Data excerpts:
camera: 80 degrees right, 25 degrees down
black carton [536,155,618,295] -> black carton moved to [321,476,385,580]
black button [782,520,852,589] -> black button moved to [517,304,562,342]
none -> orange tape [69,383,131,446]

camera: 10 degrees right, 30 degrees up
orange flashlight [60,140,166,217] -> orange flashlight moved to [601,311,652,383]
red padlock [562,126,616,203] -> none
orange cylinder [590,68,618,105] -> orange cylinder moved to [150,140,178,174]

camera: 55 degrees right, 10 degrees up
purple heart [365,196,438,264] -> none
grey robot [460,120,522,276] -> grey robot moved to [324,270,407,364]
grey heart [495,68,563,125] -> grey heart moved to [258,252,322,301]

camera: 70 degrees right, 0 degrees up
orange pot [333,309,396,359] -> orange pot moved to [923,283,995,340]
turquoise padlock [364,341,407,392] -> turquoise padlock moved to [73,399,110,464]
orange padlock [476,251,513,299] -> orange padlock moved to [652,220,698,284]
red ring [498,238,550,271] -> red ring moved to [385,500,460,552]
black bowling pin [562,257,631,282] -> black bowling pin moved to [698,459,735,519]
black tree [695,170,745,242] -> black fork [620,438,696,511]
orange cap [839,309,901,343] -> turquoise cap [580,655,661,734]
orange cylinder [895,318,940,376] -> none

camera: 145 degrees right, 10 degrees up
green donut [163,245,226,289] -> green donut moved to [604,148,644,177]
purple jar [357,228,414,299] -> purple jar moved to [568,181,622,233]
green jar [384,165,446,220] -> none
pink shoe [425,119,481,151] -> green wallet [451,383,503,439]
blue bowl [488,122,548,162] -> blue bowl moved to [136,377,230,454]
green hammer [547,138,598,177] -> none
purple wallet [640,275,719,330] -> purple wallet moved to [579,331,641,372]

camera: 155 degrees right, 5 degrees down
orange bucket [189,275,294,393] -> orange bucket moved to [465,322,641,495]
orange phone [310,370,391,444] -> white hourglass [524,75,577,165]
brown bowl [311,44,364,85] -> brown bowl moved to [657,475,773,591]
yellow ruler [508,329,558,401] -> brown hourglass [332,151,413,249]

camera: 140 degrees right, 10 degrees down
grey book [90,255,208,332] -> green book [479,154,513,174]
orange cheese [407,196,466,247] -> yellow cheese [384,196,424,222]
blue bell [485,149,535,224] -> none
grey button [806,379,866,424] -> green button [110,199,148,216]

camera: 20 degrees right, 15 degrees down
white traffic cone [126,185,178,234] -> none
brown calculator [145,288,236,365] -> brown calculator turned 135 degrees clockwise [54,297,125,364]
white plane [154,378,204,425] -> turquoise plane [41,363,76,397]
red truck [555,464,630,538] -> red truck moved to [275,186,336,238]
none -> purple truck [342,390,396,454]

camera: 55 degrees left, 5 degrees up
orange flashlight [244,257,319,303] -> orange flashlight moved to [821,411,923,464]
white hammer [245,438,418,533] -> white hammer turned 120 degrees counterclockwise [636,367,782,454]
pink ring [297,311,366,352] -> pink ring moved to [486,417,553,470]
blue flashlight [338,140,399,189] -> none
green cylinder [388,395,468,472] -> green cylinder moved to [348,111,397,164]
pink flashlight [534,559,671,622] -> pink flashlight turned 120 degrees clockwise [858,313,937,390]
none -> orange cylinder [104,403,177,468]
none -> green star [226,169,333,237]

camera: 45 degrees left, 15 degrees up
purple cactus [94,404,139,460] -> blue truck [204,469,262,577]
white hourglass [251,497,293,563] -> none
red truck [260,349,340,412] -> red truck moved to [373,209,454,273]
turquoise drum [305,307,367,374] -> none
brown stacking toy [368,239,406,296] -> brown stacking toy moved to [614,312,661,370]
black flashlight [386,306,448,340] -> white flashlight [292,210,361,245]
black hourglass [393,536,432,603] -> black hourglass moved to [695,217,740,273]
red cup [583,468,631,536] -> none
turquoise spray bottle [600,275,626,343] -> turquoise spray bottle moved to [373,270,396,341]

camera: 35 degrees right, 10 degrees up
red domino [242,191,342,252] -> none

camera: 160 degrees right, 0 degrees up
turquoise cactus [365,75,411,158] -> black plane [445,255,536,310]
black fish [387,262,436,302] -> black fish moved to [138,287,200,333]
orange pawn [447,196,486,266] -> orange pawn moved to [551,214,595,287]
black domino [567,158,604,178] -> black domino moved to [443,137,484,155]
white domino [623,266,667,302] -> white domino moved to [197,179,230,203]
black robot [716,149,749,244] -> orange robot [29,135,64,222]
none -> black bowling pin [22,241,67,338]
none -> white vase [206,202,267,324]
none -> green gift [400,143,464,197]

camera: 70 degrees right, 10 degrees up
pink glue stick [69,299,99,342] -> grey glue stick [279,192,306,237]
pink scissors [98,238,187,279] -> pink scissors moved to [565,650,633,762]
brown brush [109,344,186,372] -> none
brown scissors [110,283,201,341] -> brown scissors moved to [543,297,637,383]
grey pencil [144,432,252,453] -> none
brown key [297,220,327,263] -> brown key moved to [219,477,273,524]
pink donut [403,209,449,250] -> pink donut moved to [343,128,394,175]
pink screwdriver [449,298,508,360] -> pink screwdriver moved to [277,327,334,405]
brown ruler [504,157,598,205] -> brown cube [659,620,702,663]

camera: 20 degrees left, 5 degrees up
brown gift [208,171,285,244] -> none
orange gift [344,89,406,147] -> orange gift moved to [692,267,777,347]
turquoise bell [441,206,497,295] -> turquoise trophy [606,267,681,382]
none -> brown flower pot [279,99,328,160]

> _What you will do_
The expected output is each line of the records above that includes the word "padlock".

> _Completed exercise_
red padlock [562,126,616,203] -> none
turquoise padlock [364,341,407,392] -> turquoise padlock moved to [73,399,110,464]
orange padlock [476,251,513,299] -> orange padlock moved to [652,220,698,284]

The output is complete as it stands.